[ENTRIES SUPPLIED — start]

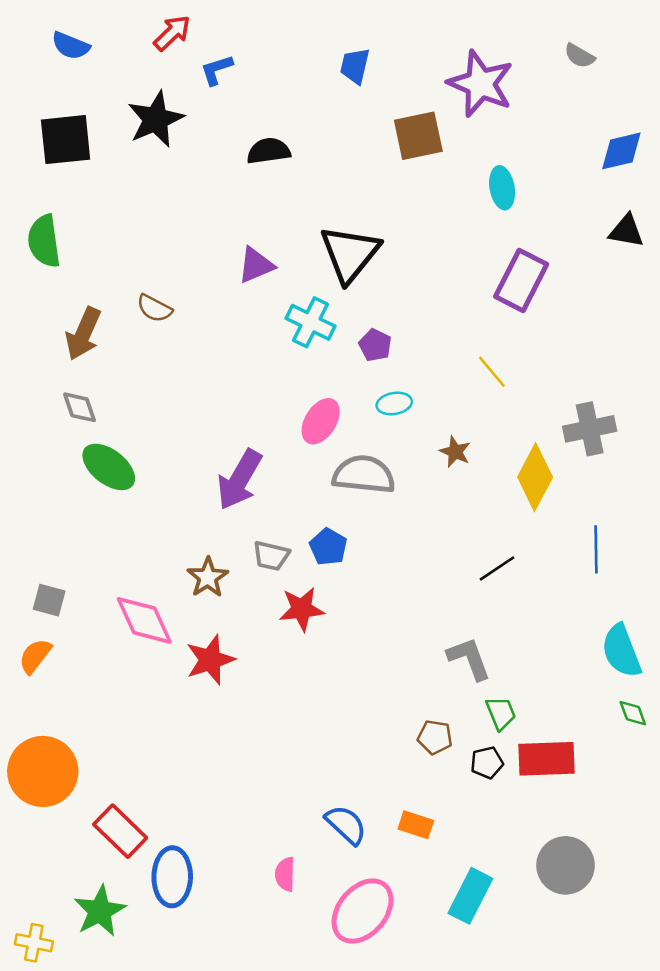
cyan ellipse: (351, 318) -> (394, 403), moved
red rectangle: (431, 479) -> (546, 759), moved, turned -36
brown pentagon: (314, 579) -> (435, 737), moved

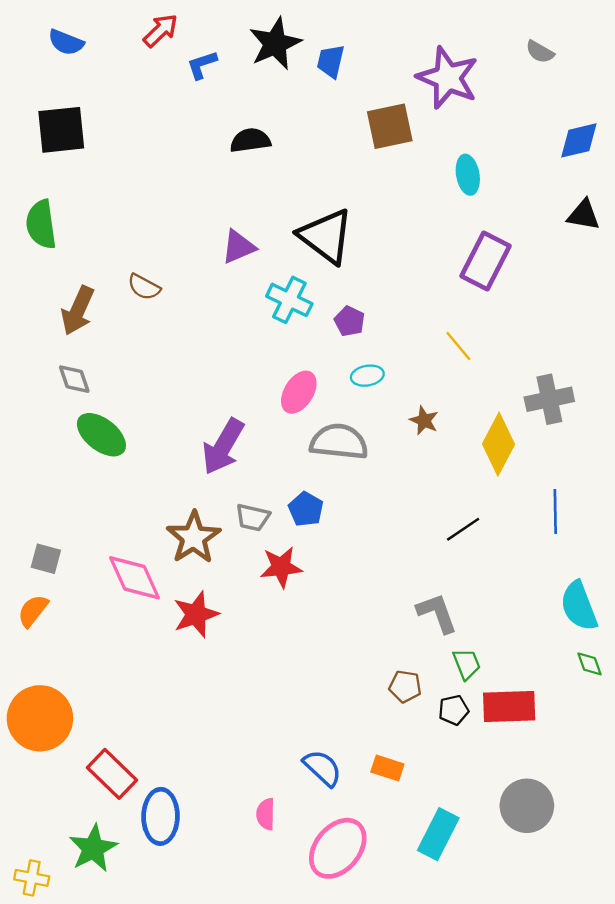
black star: (156, 119) -> (275, 44), moved
black triangle: (350, 254) -> (326, 236), turned -32
brown star: (208, 577) -> (194, 538), size x1.4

[ENTRIES SUPPLIED — finish]

EXERCISE OBJECTIVE
Give back, unchanged, every line from the one with "black star: (156, 119) -> (275, 44), moved" to the end of the entries above.

EXERCISE RESPONSE
black star: (156, 119) -> (275, 44), moved
black triangle: (350, 254) -> (326, 236), turned -32
brown star: (208, 577) -> (194, 538), size x1.4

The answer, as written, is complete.